**WORK TO BE COMPLETED:** Below are some records. Write out exactly their lines from the one with "camera: 10 degrees left, 5 degrees down" through the one with "(175, 491) = (502, 144): black bottle -> none", and leave the pictures behind.

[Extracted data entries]
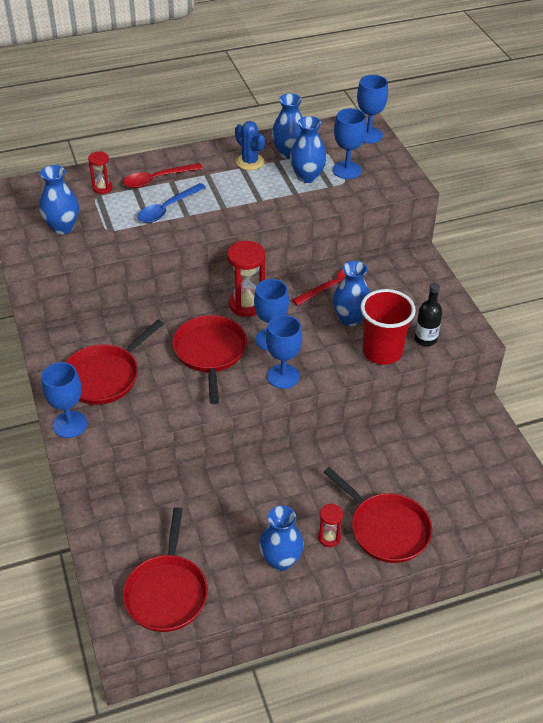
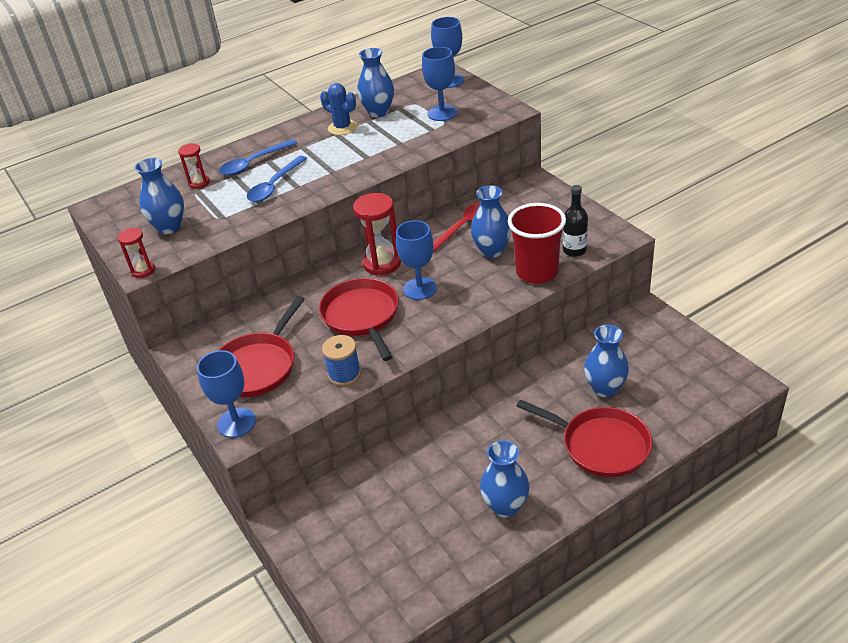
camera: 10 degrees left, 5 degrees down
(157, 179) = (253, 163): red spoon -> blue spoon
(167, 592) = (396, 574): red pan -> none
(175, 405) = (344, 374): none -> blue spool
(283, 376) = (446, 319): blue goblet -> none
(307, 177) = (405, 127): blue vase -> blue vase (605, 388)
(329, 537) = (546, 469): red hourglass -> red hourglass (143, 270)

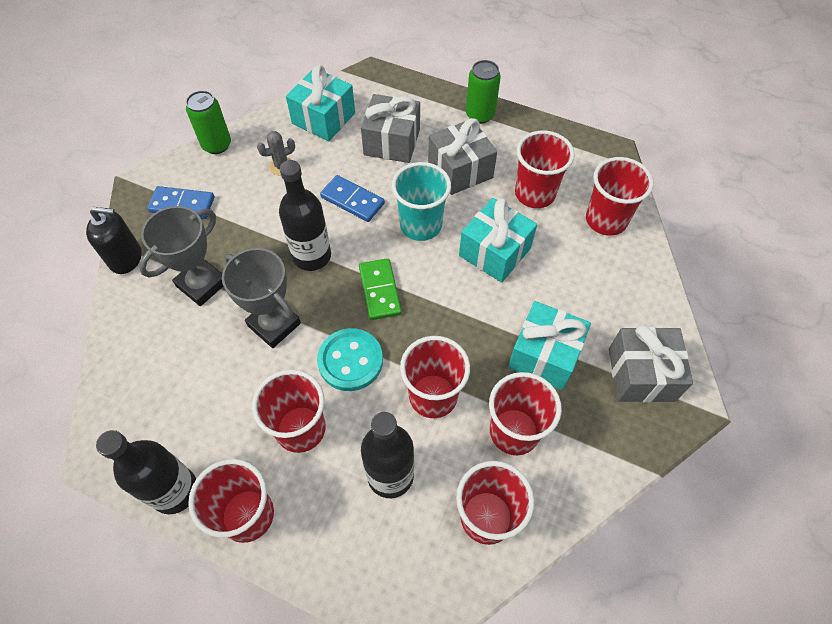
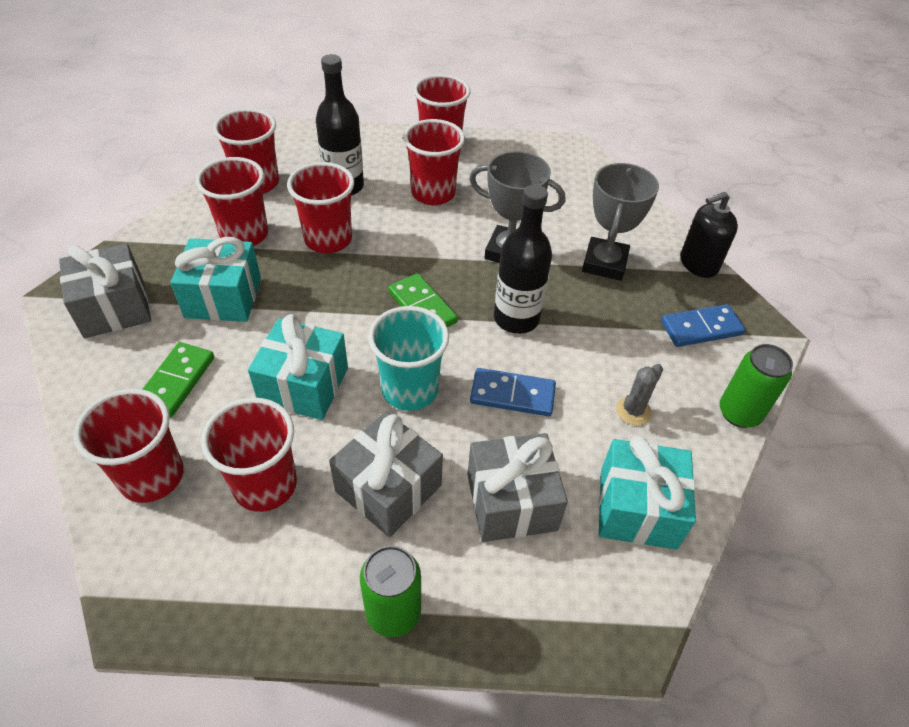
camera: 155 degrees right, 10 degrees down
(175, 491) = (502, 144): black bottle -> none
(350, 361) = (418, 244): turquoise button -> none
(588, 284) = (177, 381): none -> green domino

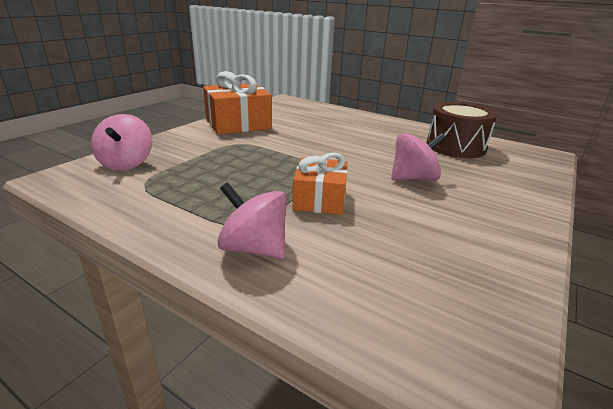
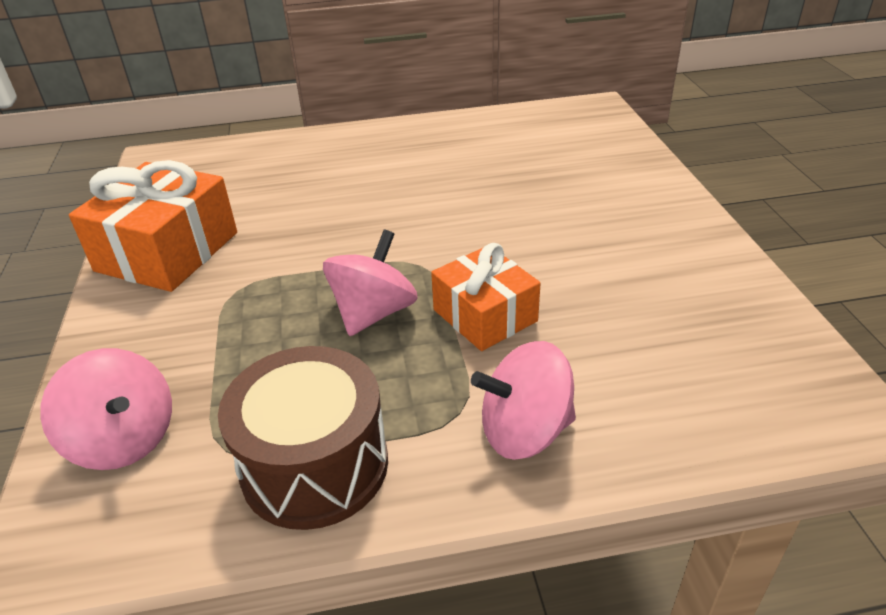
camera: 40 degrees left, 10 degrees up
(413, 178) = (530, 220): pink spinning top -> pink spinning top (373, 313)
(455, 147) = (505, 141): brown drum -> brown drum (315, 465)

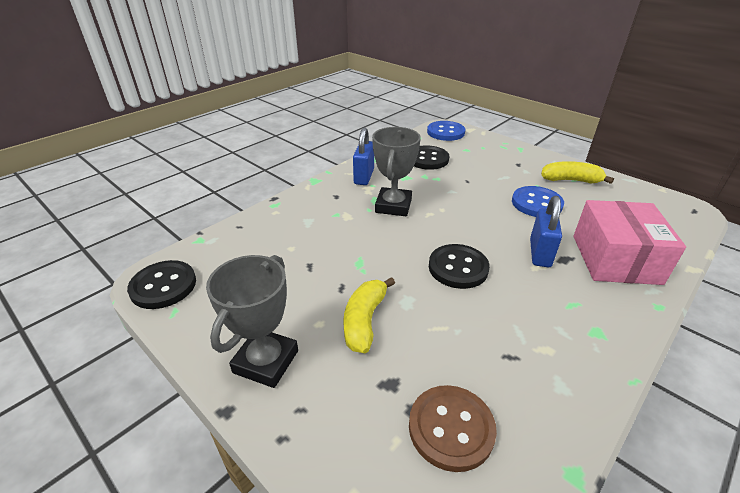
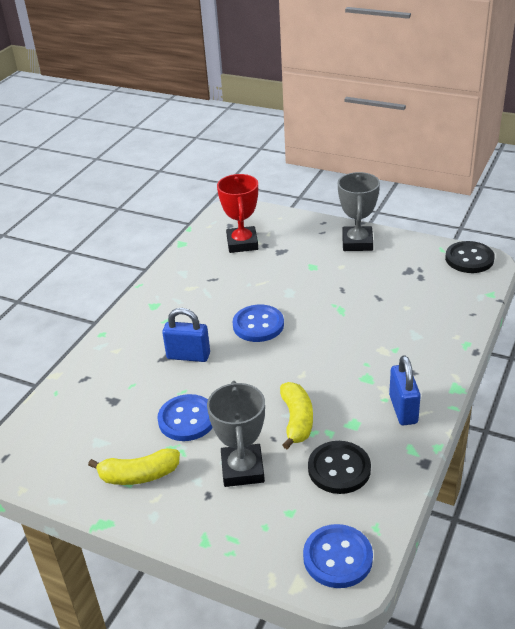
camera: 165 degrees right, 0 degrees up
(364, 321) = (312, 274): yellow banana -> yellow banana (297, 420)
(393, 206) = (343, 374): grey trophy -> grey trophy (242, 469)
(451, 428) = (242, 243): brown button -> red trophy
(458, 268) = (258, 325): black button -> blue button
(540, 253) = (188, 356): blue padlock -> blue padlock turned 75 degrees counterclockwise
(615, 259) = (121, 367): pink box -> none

--

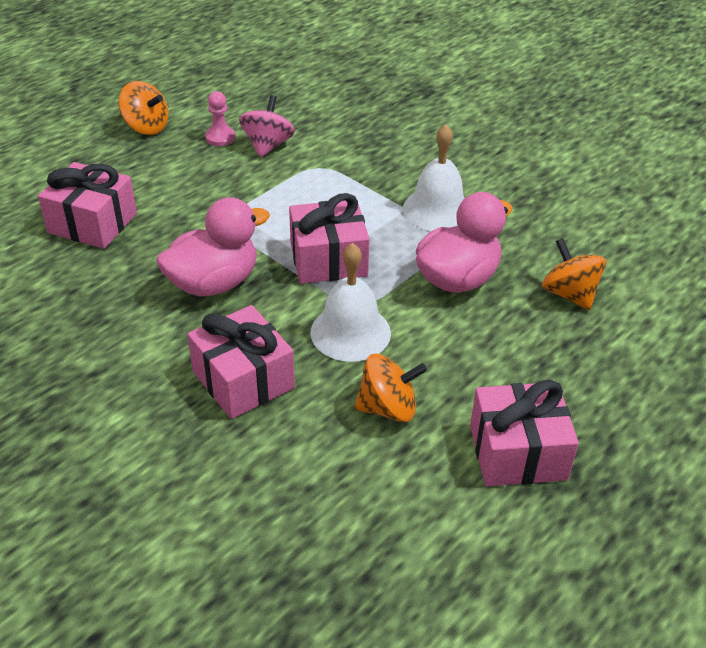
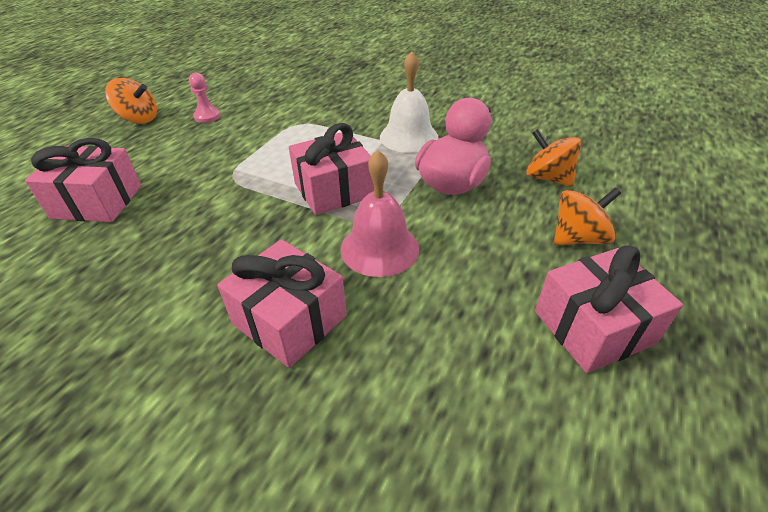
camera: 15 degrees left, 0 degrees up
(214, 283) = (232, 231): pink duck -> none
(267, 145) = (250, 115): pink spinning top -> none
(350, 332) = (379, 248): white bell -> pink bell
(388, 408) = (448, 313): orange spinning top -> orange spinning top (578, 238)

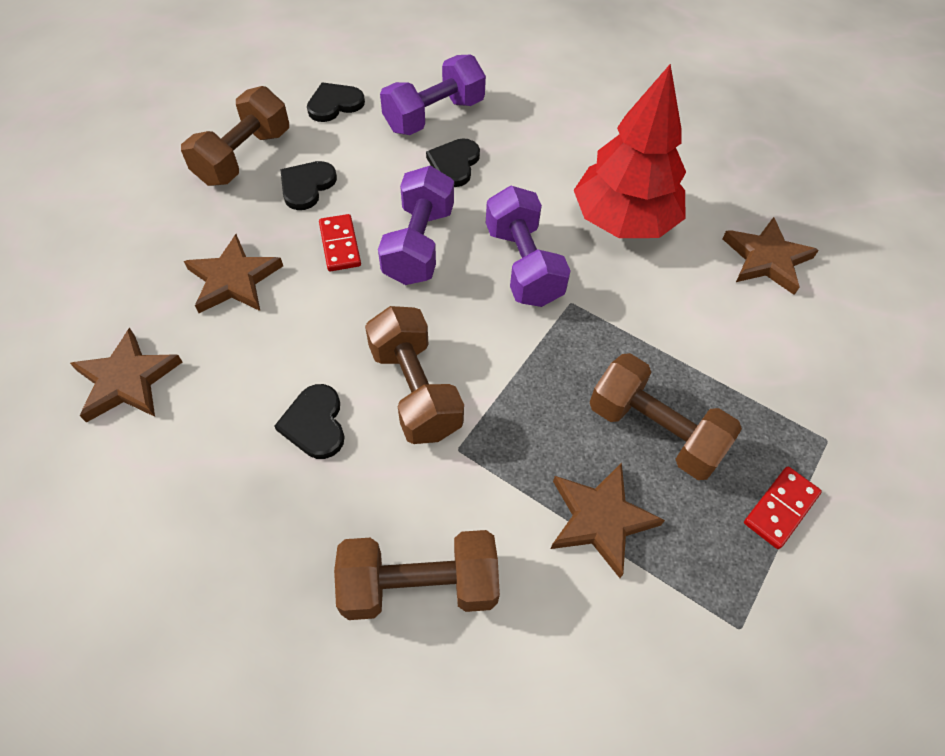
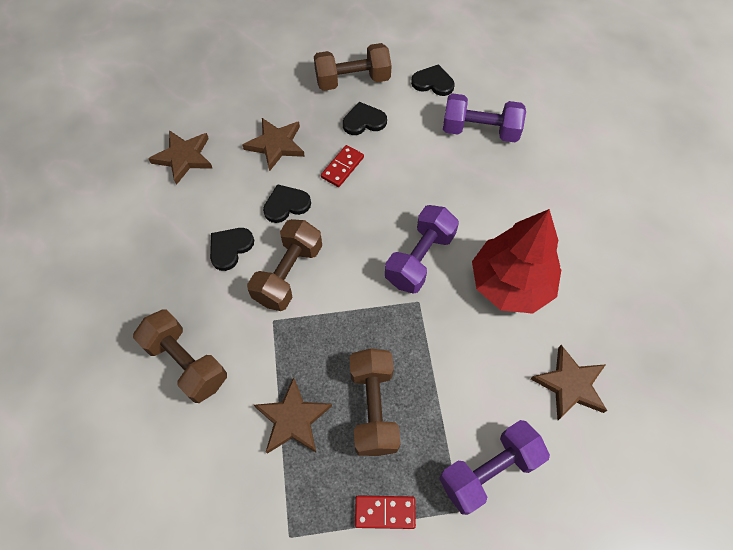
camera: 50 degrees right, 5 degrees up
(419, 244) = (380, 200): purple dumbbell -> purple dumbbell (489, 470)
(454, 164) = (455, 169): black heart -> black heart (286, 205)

**PROBLEM SOLUTION:**
camera: 10 degrees left, 5 degrees down
(157, 179) = (253, 163): red spoon -> blue spoon
(167, 592) = (396, 574): red pan -> none
(175, 405) = (344, 374): none -> blue spool
(283, 376) = (446, 319): blue goblet -> none
(307, 177) = (405, 127): blue vase -> blue vase (605, 388)
(329, 537) = (546, 469): red hourglass -> red hourglass (143, 270)

camera: 155 degrees right, 10 degrees down
(175, 491) = (502, 144): black bottle -> none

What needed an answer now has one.